■ WHAT THE EXERCISE ASKS
All of the data that follows is to be printed exactly, without pictures.

[Entries taken from a collection]
****************************************

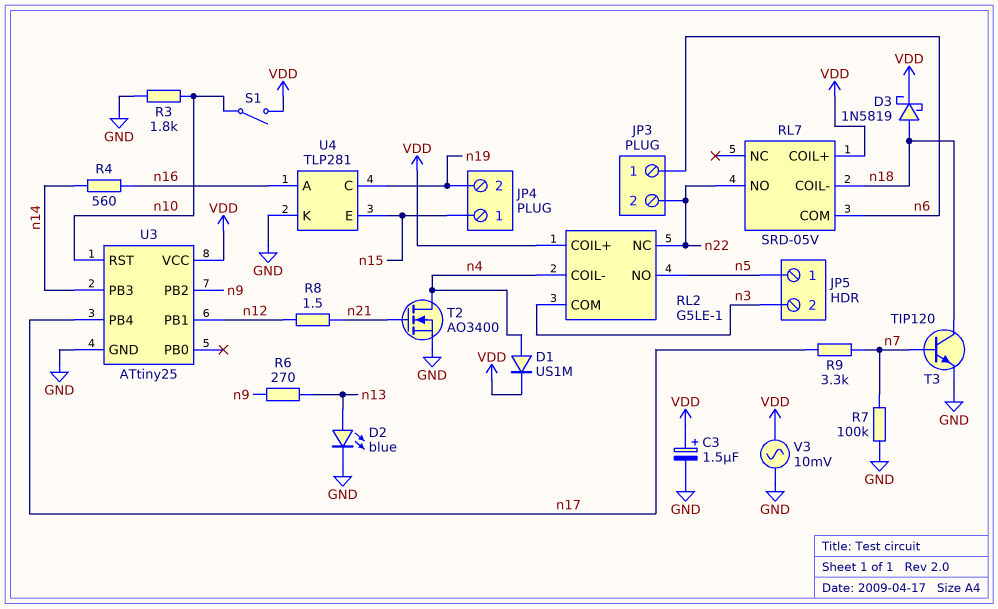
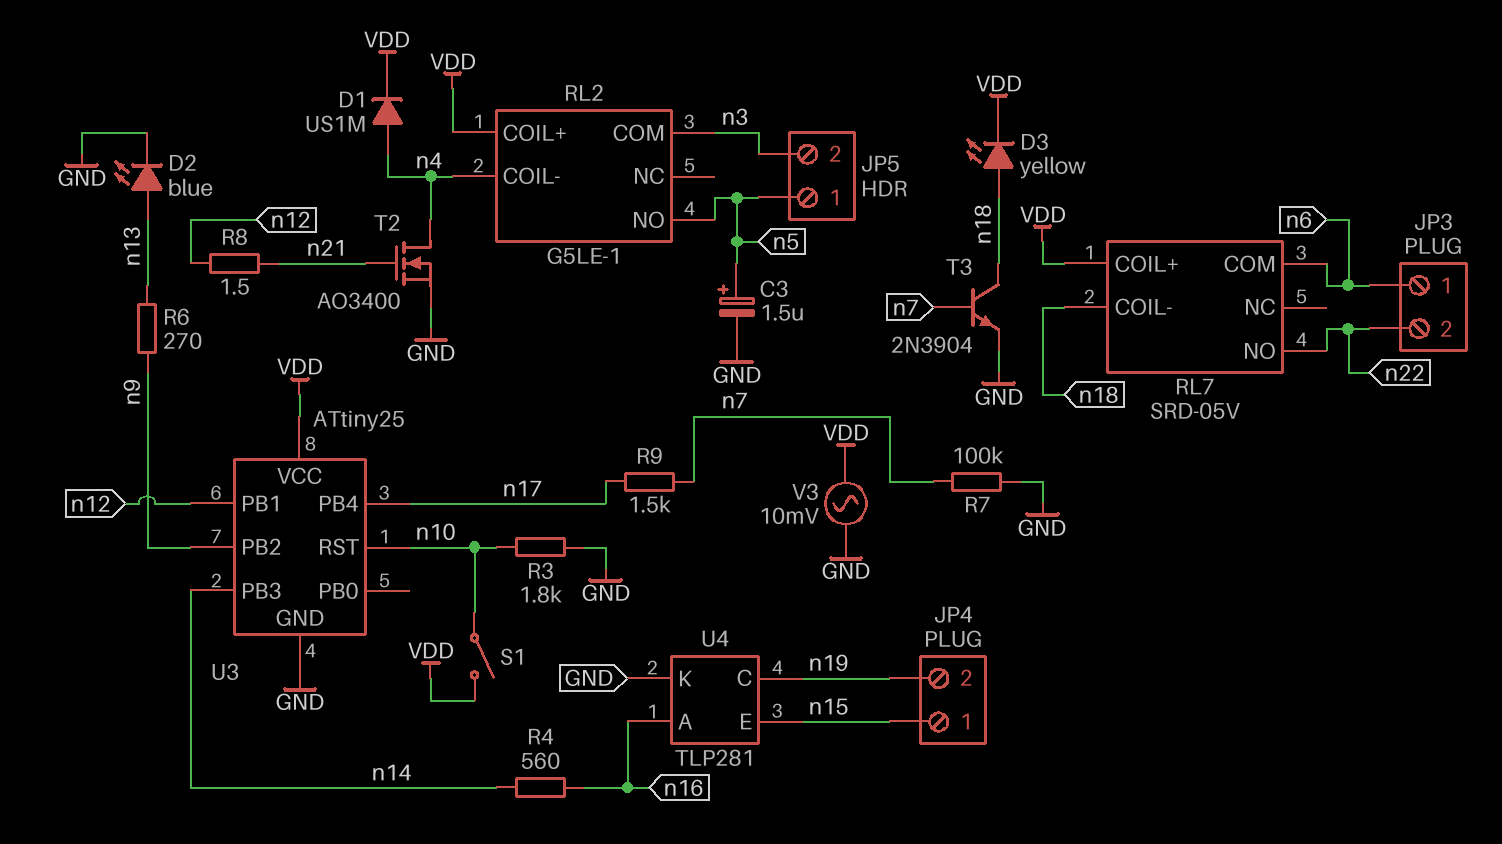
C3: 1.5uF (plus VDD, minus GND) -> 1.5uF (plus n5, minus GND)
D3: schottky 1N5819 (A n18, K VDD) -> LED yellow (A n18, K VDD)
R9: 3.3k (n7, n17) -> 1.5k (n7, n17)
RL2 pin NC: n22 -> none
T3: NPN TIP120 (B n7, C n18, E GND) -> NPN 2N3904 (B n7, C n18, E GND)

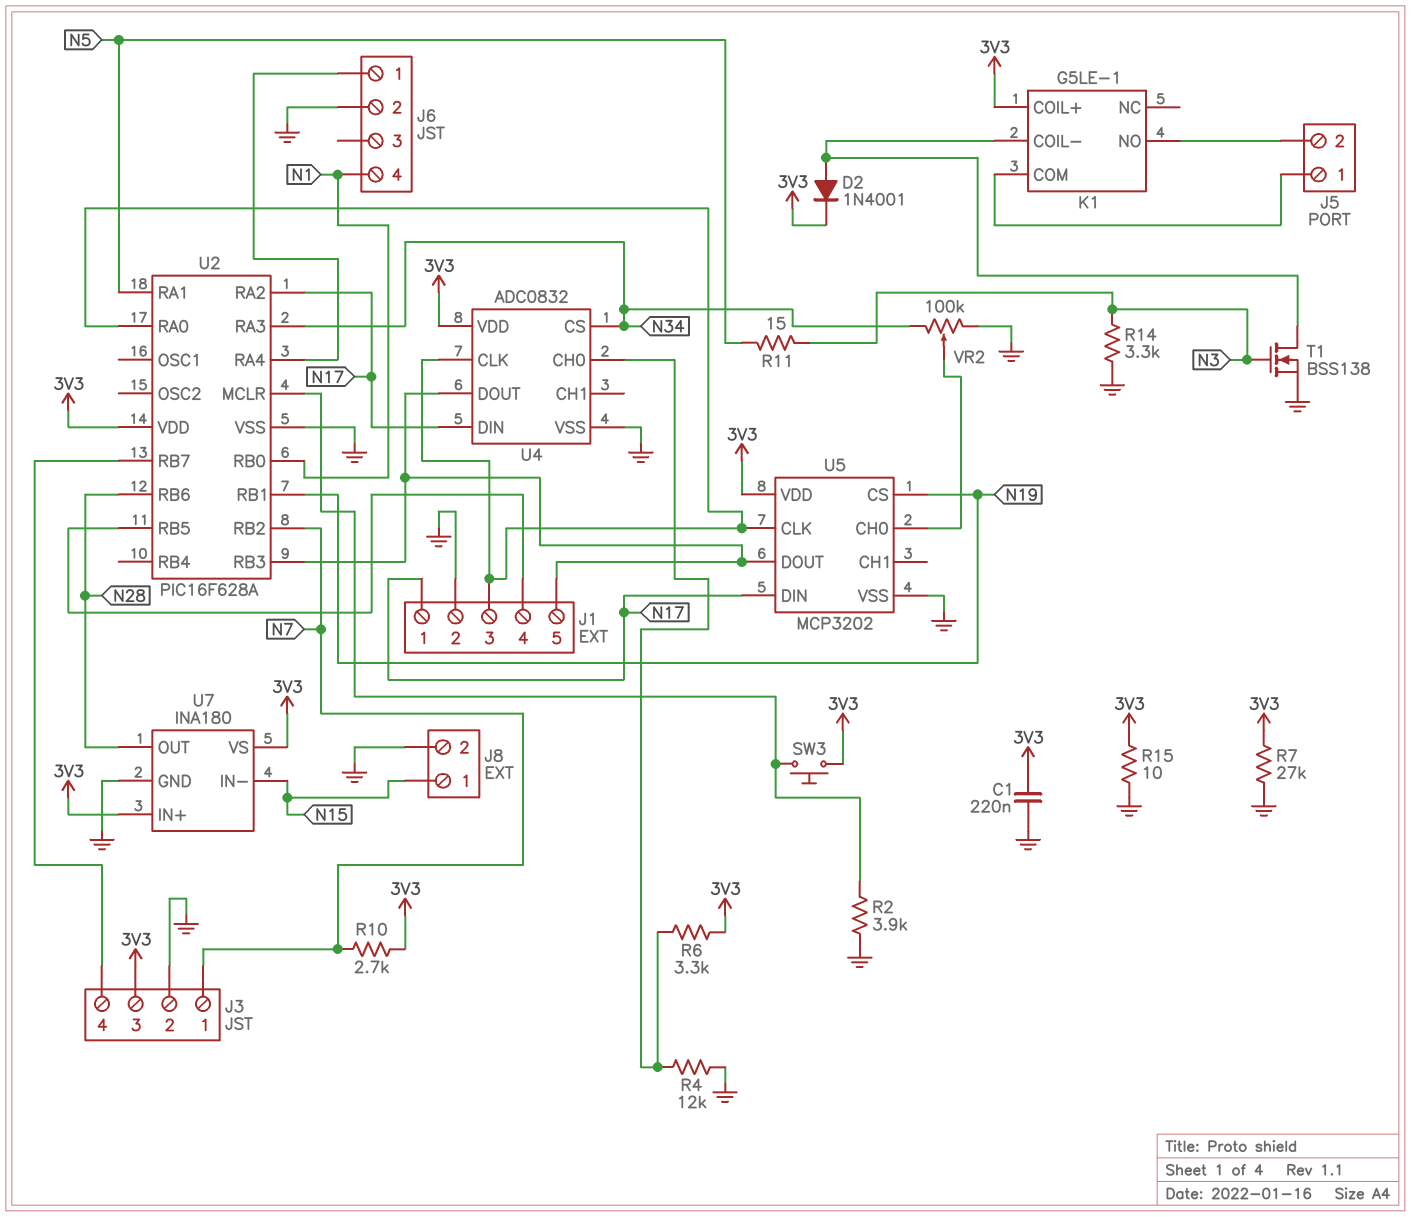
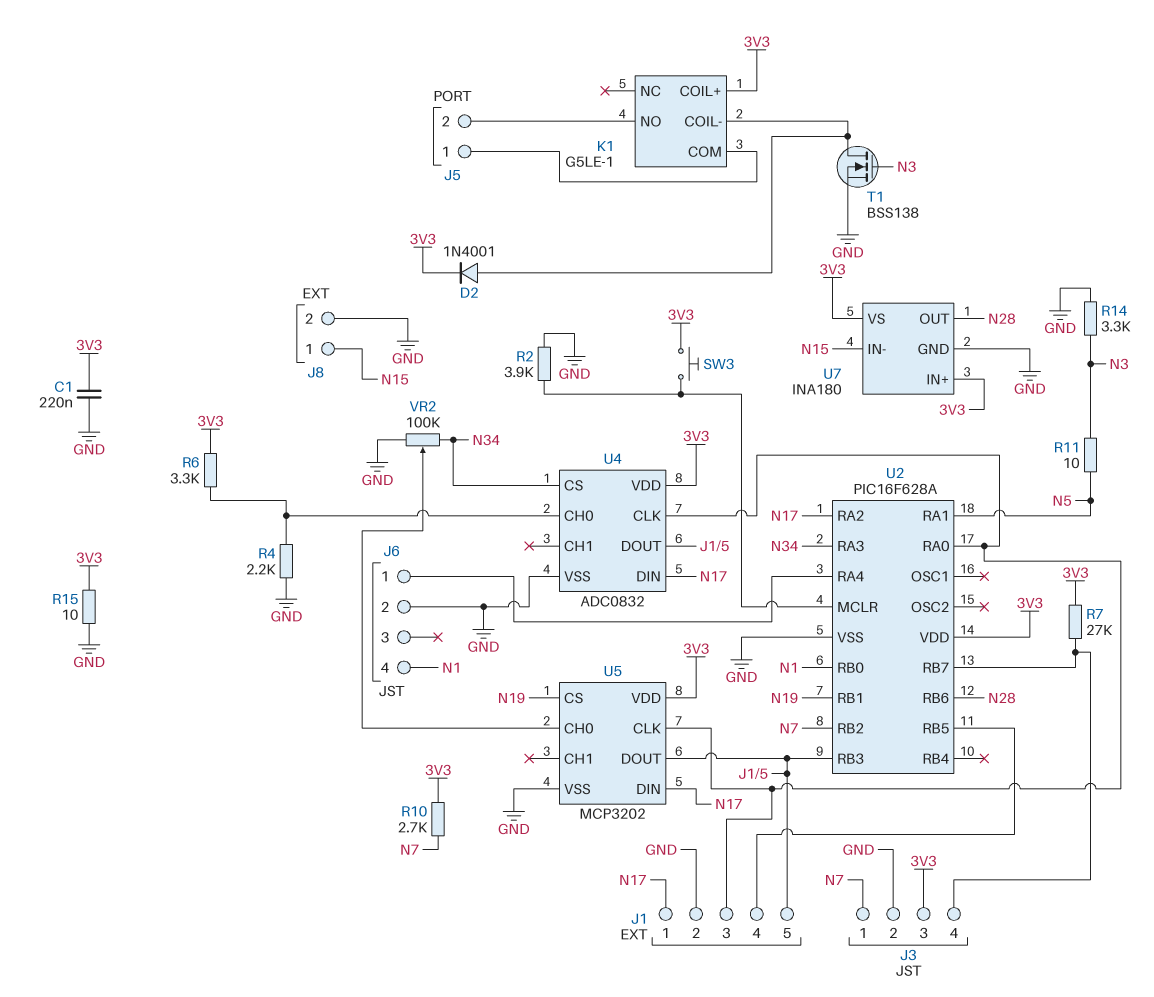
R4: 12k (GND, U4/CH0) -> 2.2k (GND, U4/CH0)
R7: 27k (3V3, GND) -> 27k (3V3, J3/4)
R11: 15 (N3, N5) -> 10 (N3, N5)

****************************************

■ RESPONSE TO THE EXERCISE
C3: 1.5uF (plus VDD, minus GND) -> 1.5uF (plus n5, minus GND)
D3: schottky 1N5819 (A n18, K VDD) -> LED yellow (A n18, K VDD)
R9: 3.3k (n7, n17) -> 1.5k (n7, n17)
RL2 pin NC: n22 -> none
T3: NPN TIP120 (B n7, C n18, E GND) -> NPN 2N3904 (B n7, C n18, E GND)

R4: 12k (GND, U4/CH0) -> 2.2k (GND, U4/CH0)
R7: 27k (3V3, GND) -> 27k (3V3, J3/4)
R11: 15 (N3, N5) -> 10 (N3, N5)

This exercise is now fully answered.